• **WORK TO COMPLETE**:
Skip the images and copy each record exactly as written.

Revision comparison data

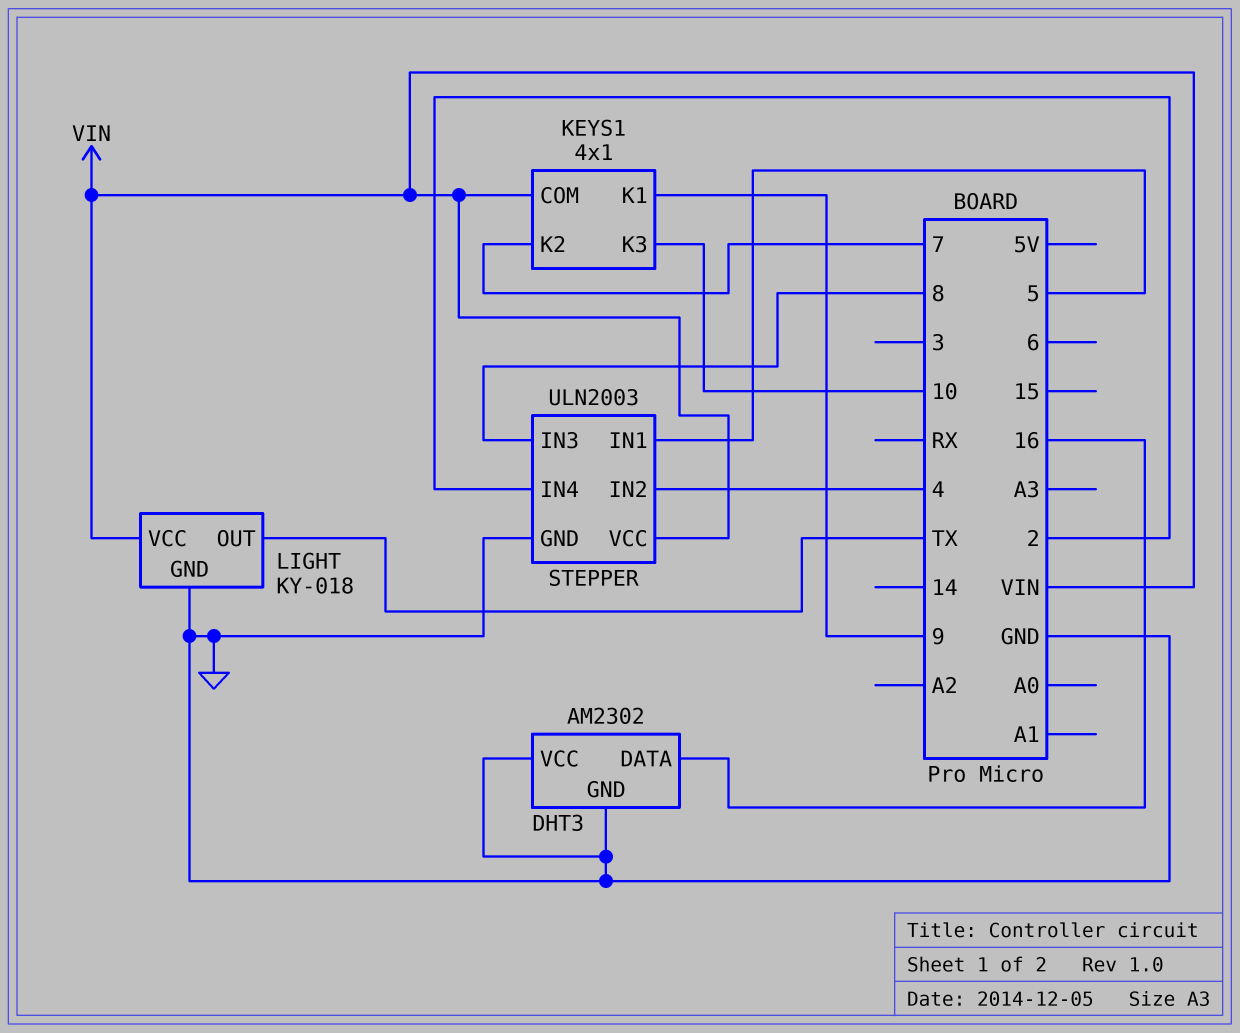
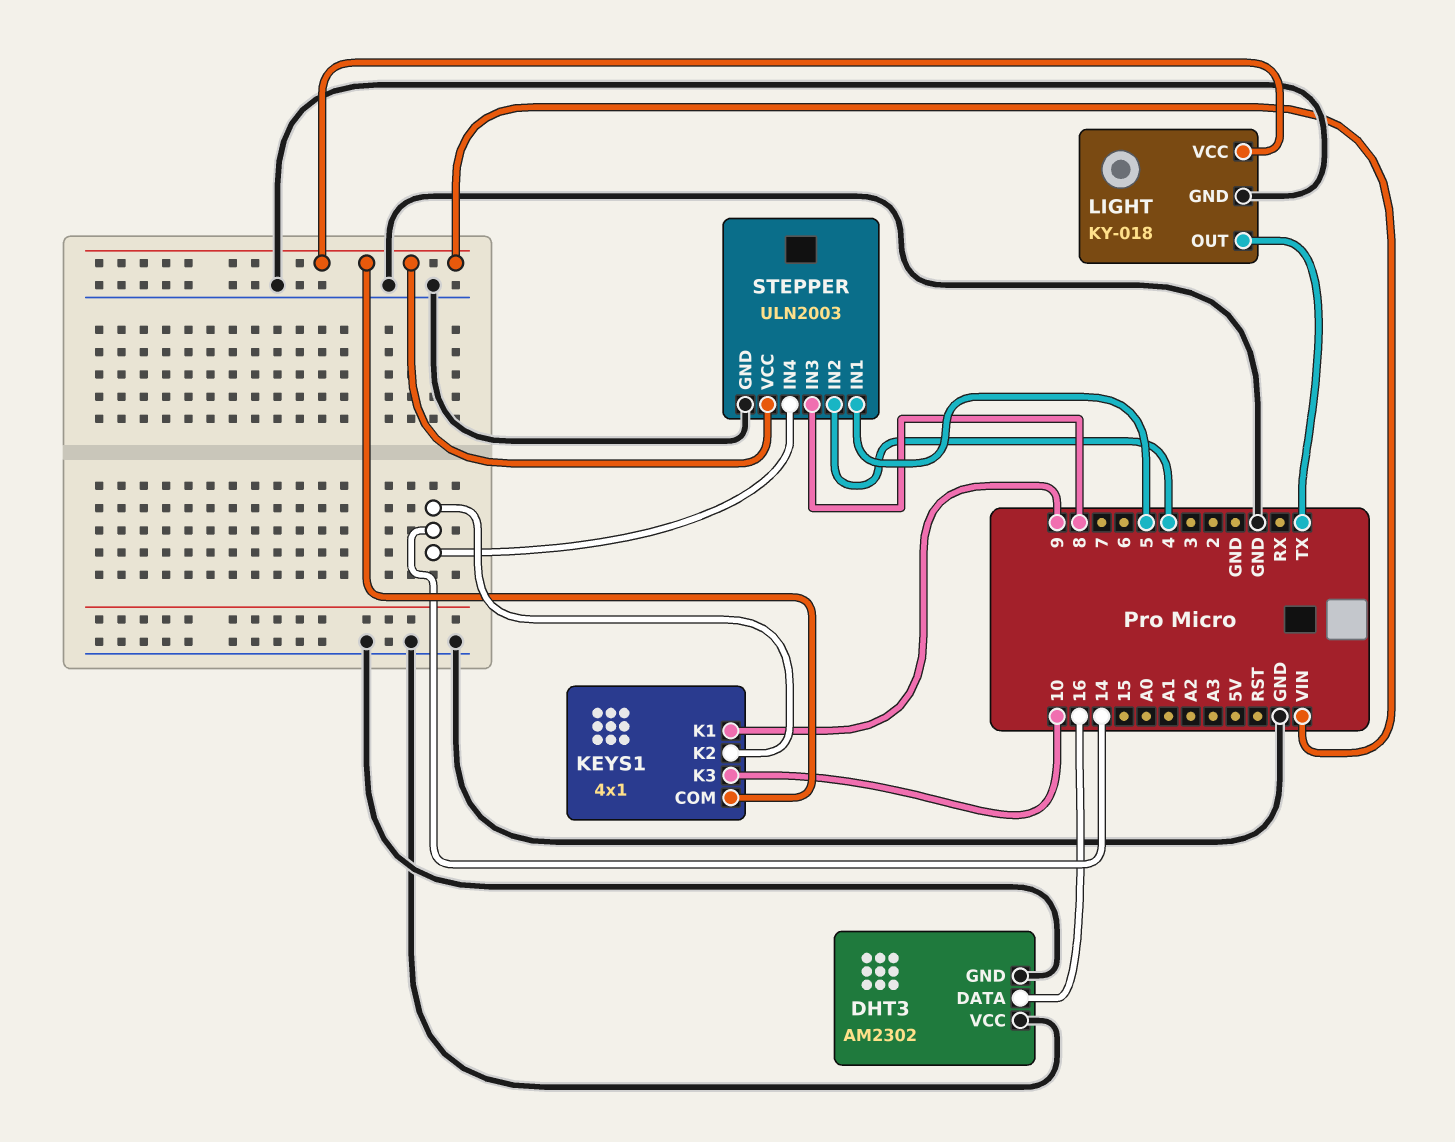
KEYS1 pin K2: 7 -> 14
STEPPER pin IN4: 2 -> 14

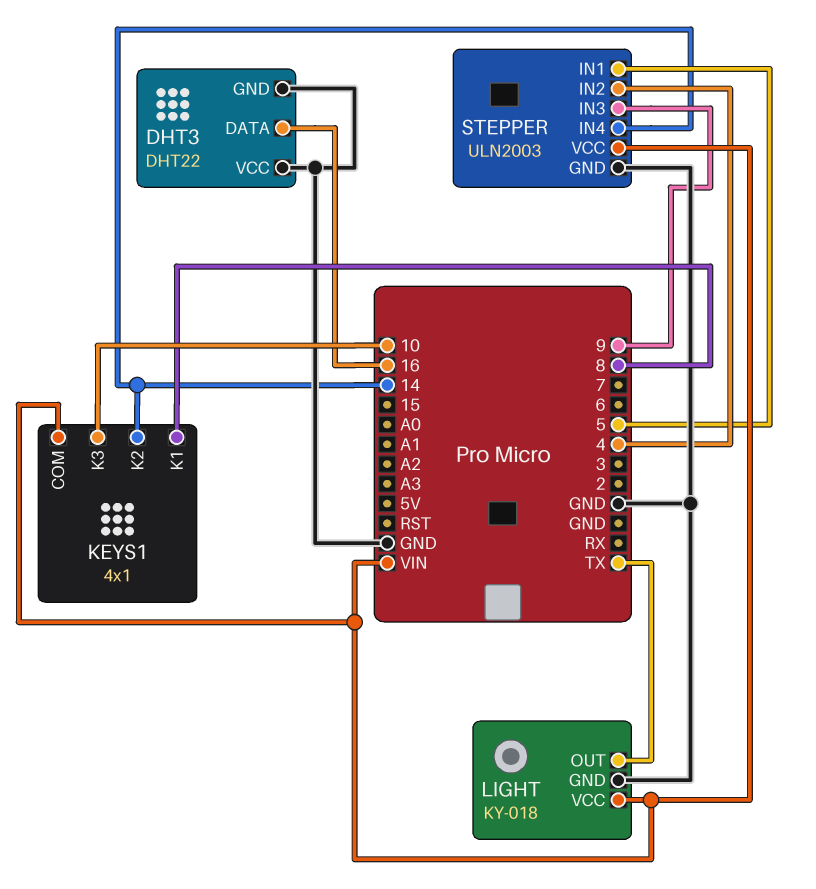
DHT3: AM2302 -> DHT22
KEYS1 pin K1: 9 -> 8
STEPPER pin IN3: 8 -> 9

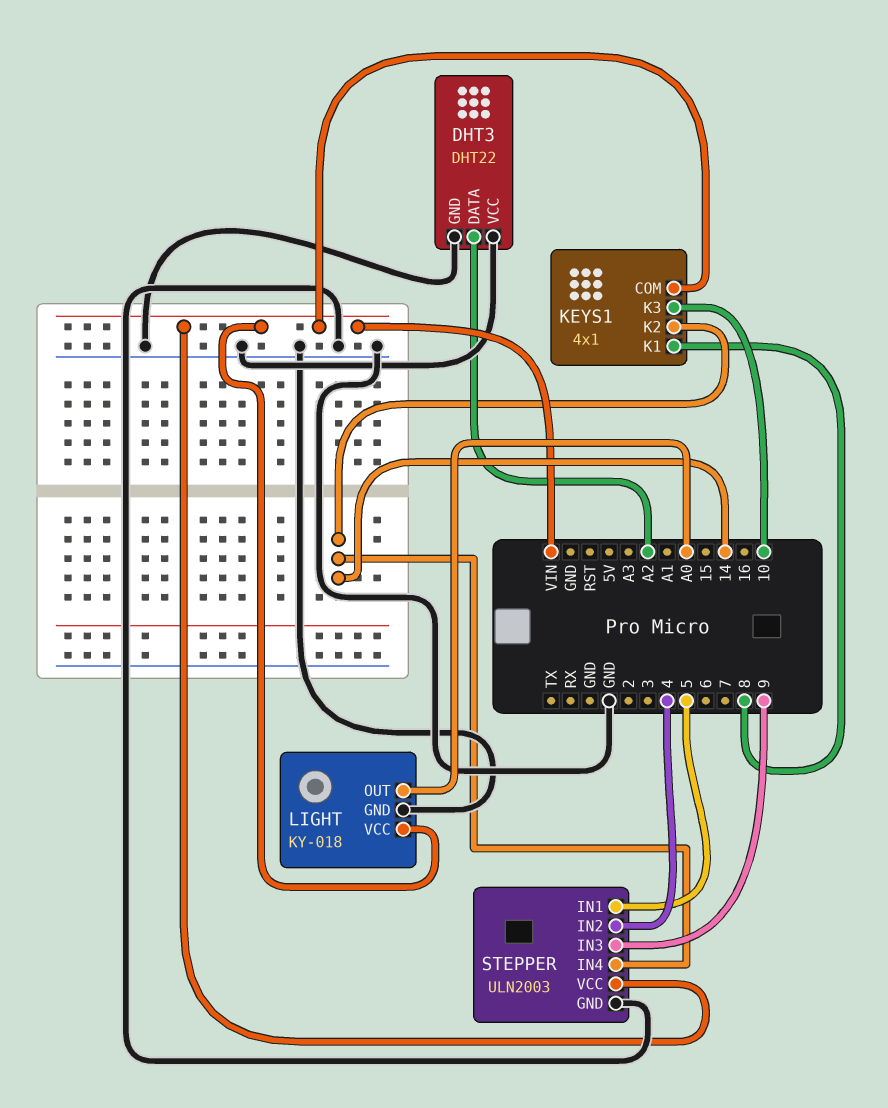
DHT3 pin DATA: 16 -> A2
LIGHT pin OUT: TX -> A0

• **EXERCISE OUTPUT**:
KEYS1 pin K2: 7 -> 14
STEPPER pin IN4: 2 -> 14

DHT3: AM2302 -> DHT22
KEYS1 pin K1: 9 -> 8
STEPPER pin IN3: 8 -> 9

DHT3 pin DATA: 16 -> A2
LIGHT pin OUT: TX -> A0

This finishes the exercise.